▸ **Data for review**:
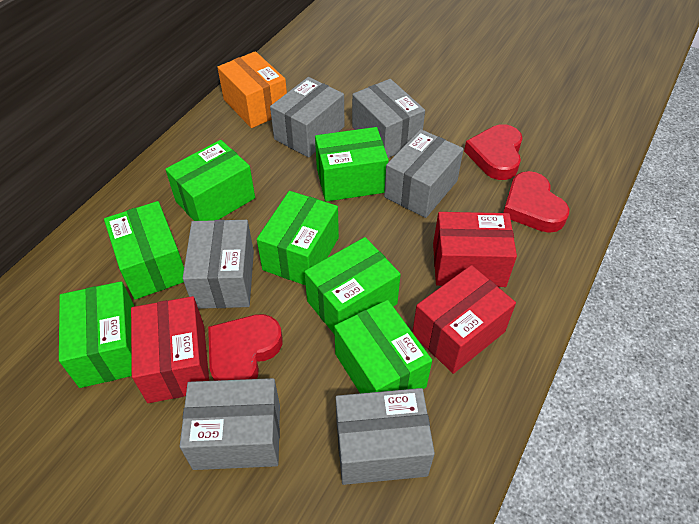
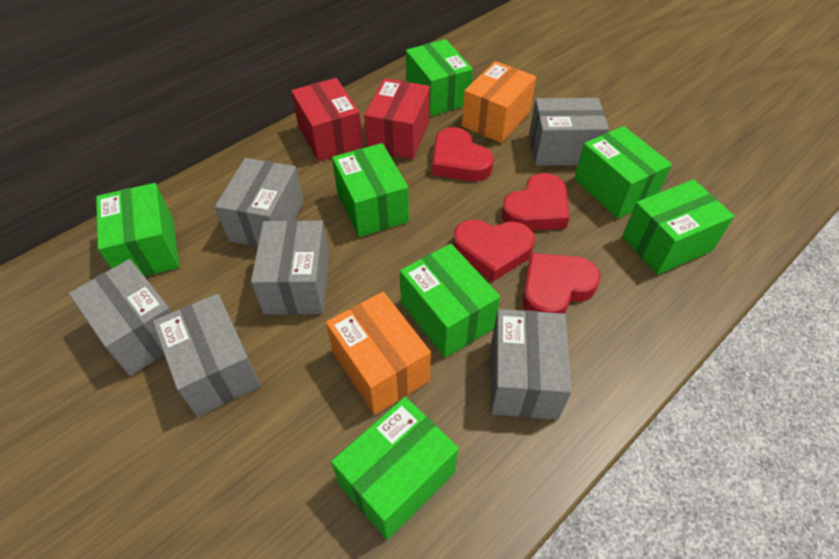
orange box: 1 -> 2
red box: 3 -> 2
red heart: 3 -> 4

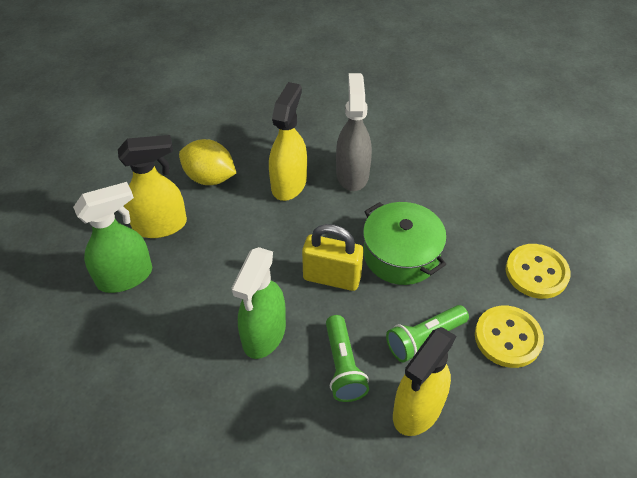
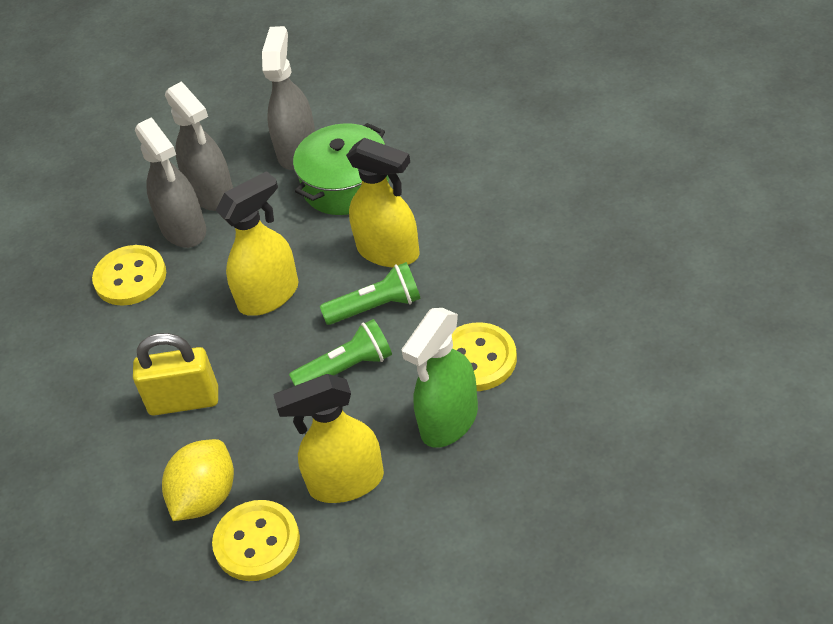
green spray bottle: 2 -> 1
grey spray bottle: 1 -> 3
yellow button: 2 -> 3

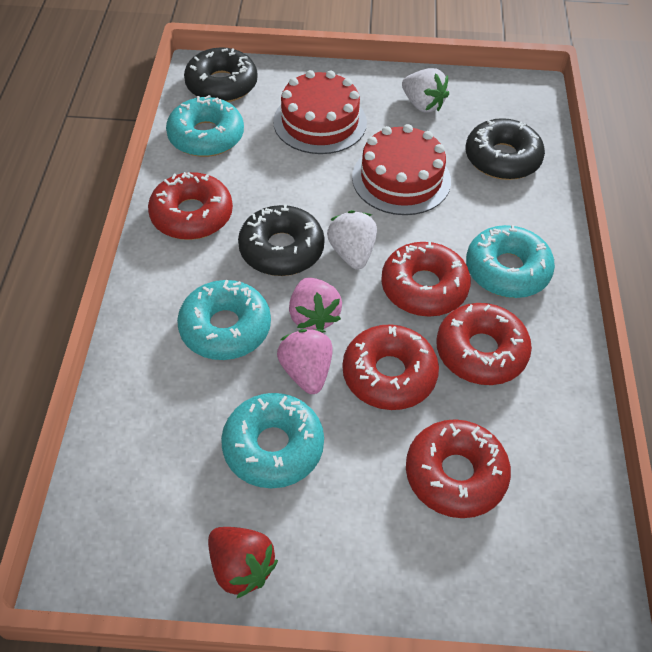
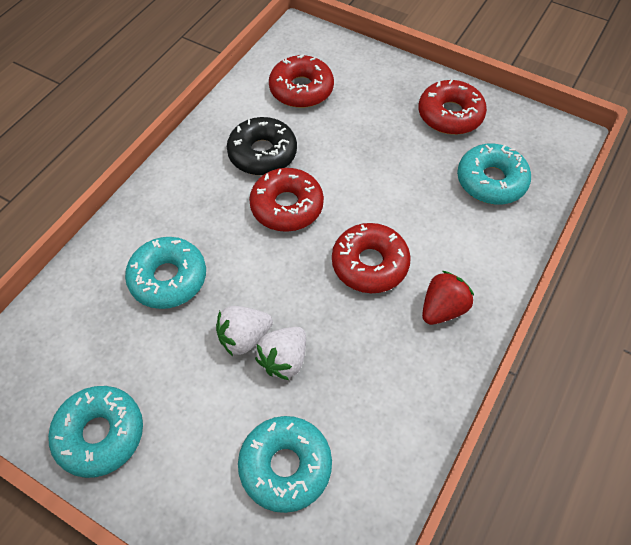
black donut: 3 -> 1
pink strawberry: 2 -> 0
red cake: 2 -> 0
red donut: 5 -> 4

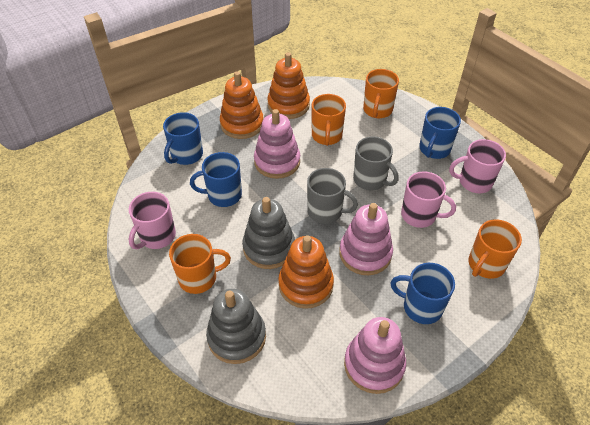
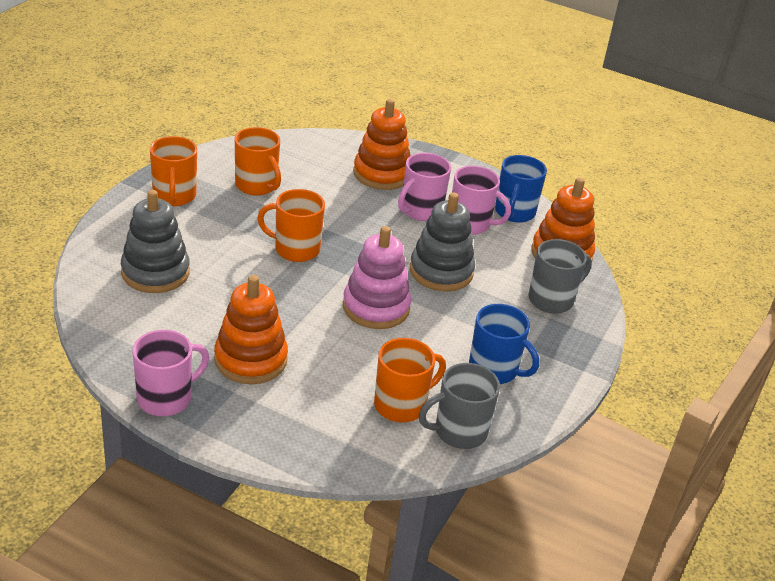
blue mug: 4 -> 2
pink stacking toy: 3 -> 1

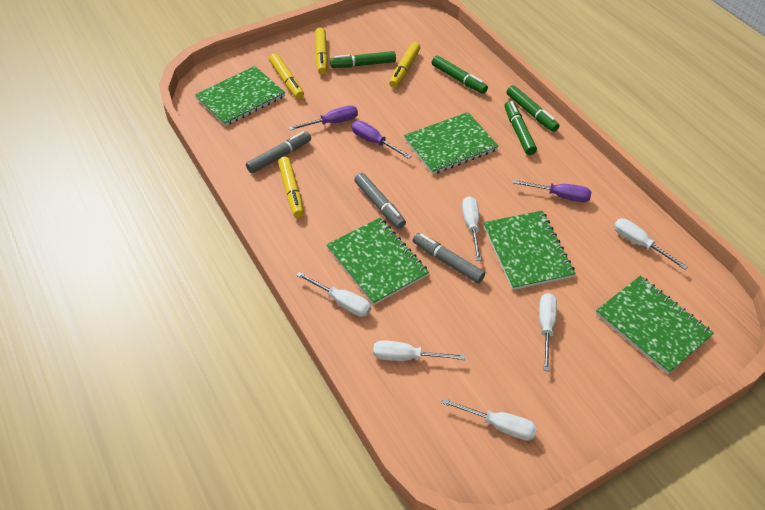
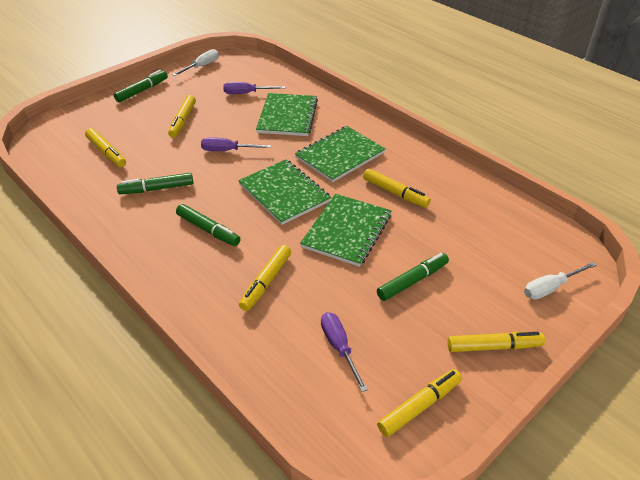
green notebook: 5 -> 4
grey marker: 3 -> 0
white screwdriver: 6 -> 2
yellow marker: 4 -> 6

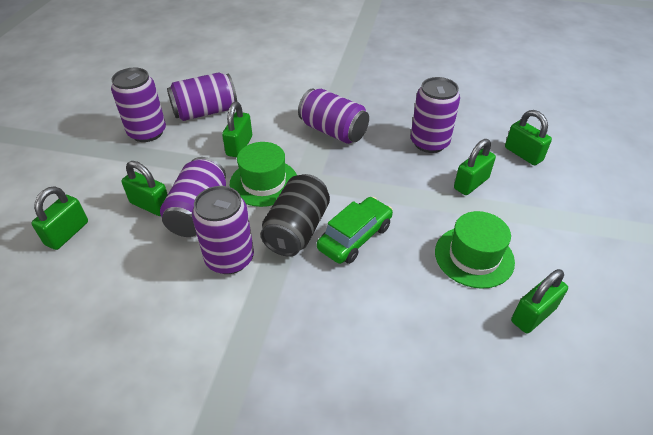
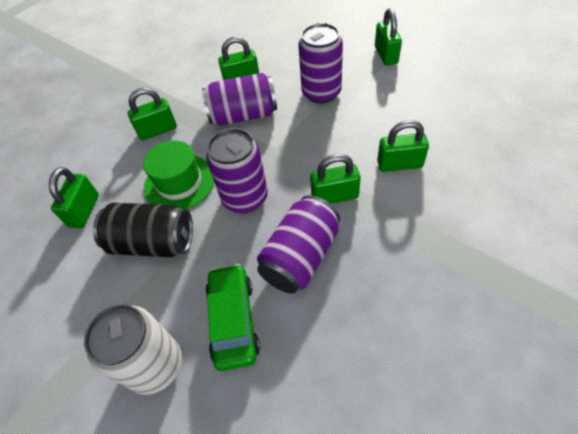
green hat: 2 -> 1
purple can: 6 -> 4
white can: 0 -> 1

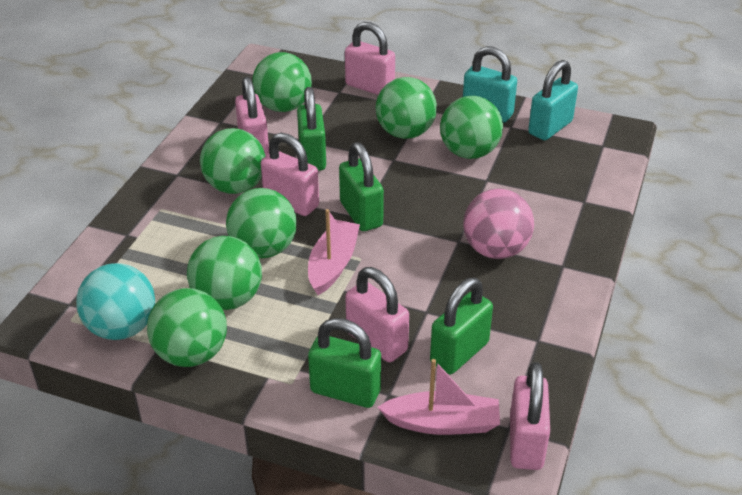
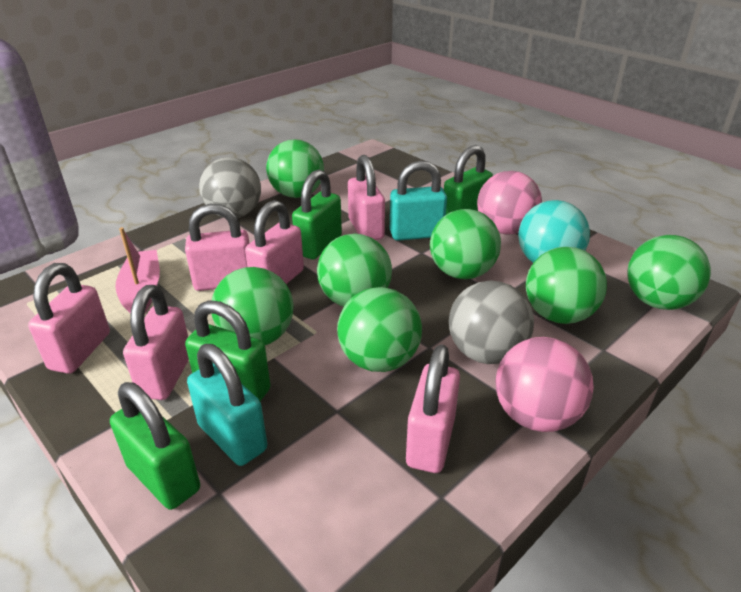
grey ball: 0 -> 2
pink ball: 1 -> 2
pink boat: 2 -> 1
pink padlock: 5 -> 6

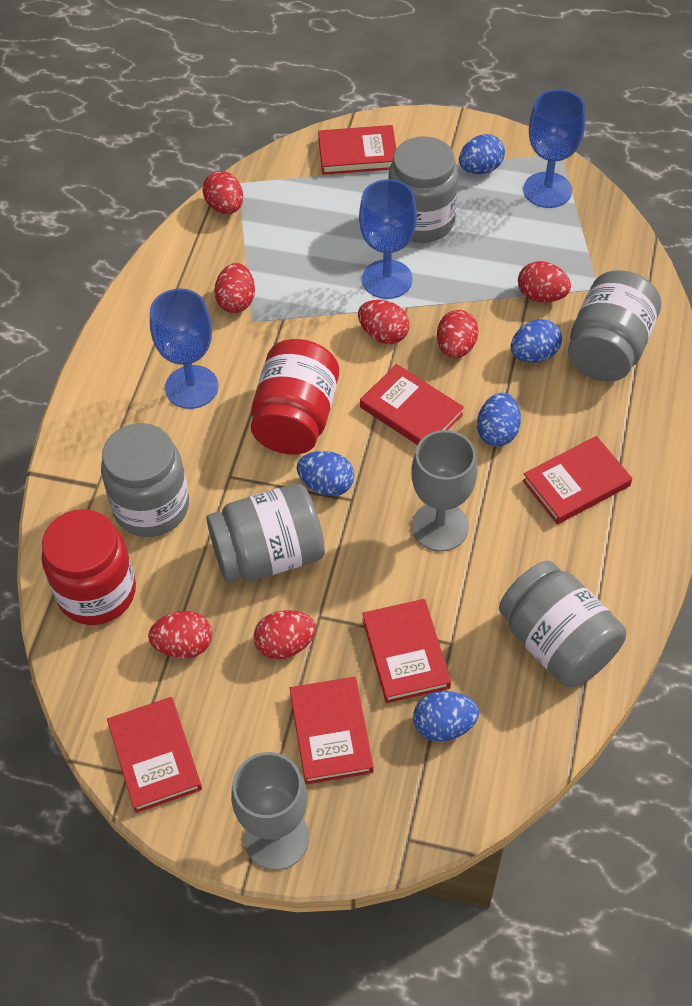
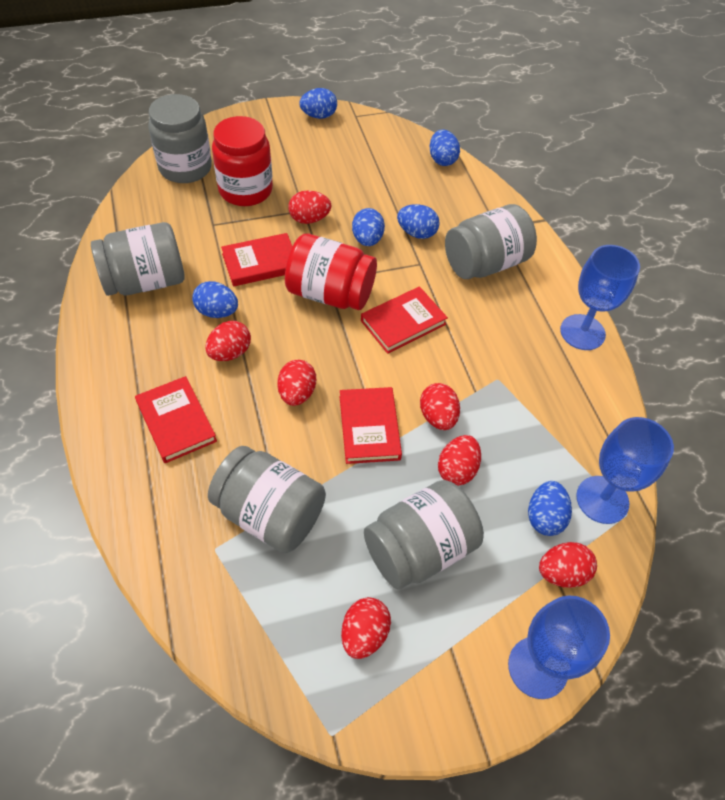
blue egg: 5 -> 6
grey goblet: 2 -> 0
red book: 6 -> 4

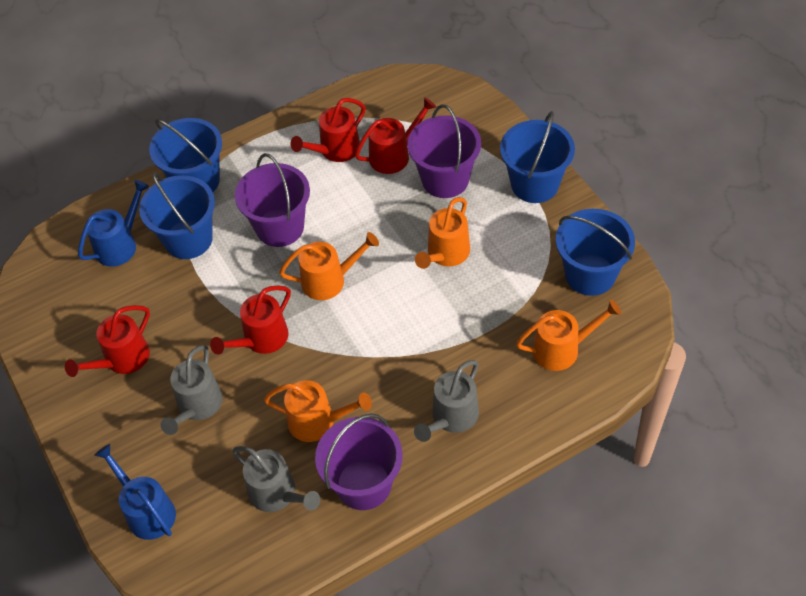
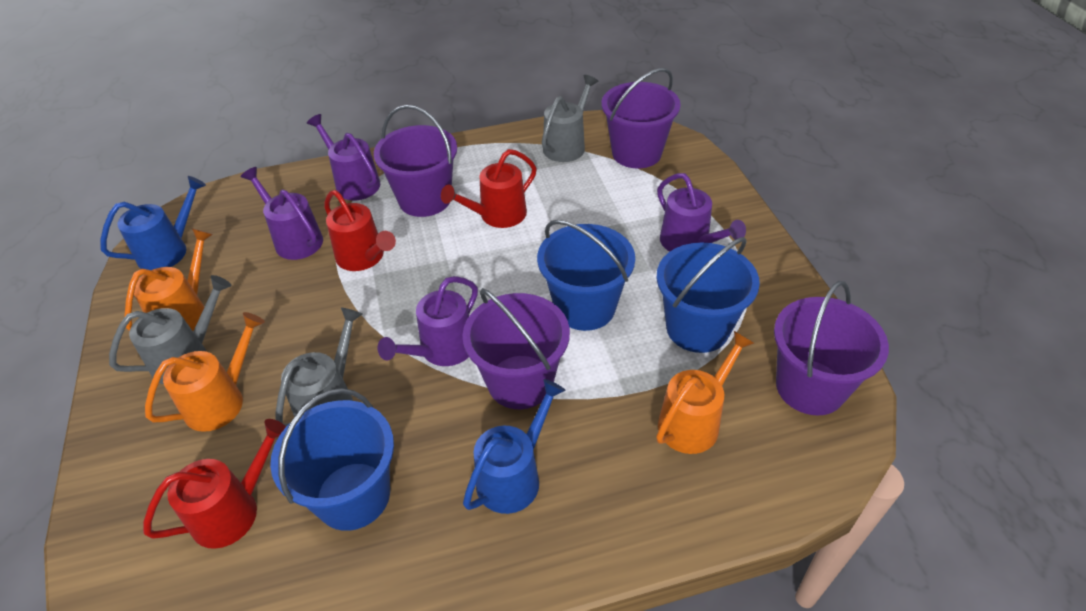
blue bucket: 4 -> 3
orange watering can: 4 -> 3
purple bucket: 3 -> 4
purple watering can: 0 -> 4
red watering can: 4 -> 3

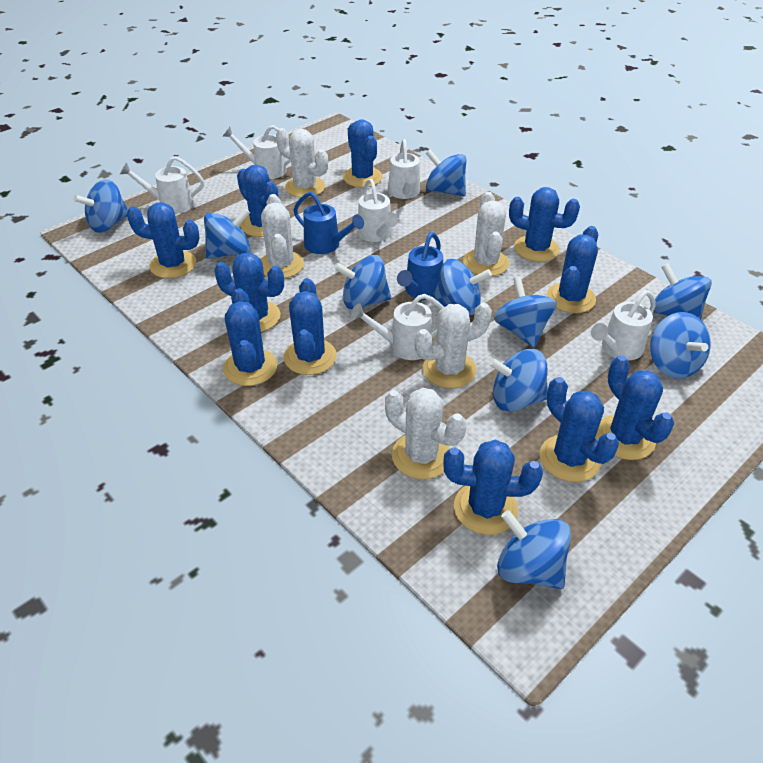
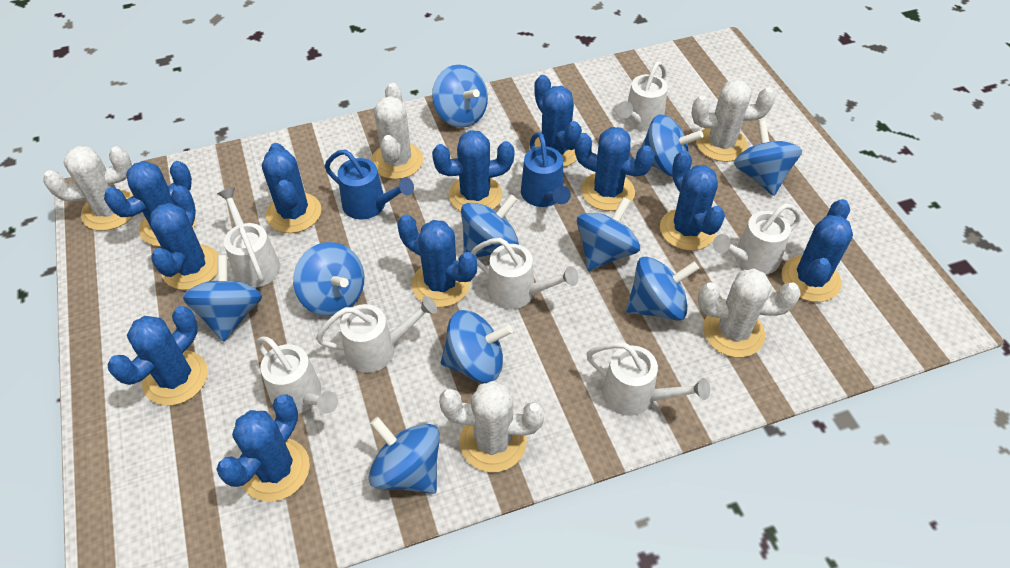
white watering can: 6 -> 7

▸ **Problem details**: Scan the records above for lines with the word "orange". Then report how many there are, as a bare number.

▸ **Exercise output**: 2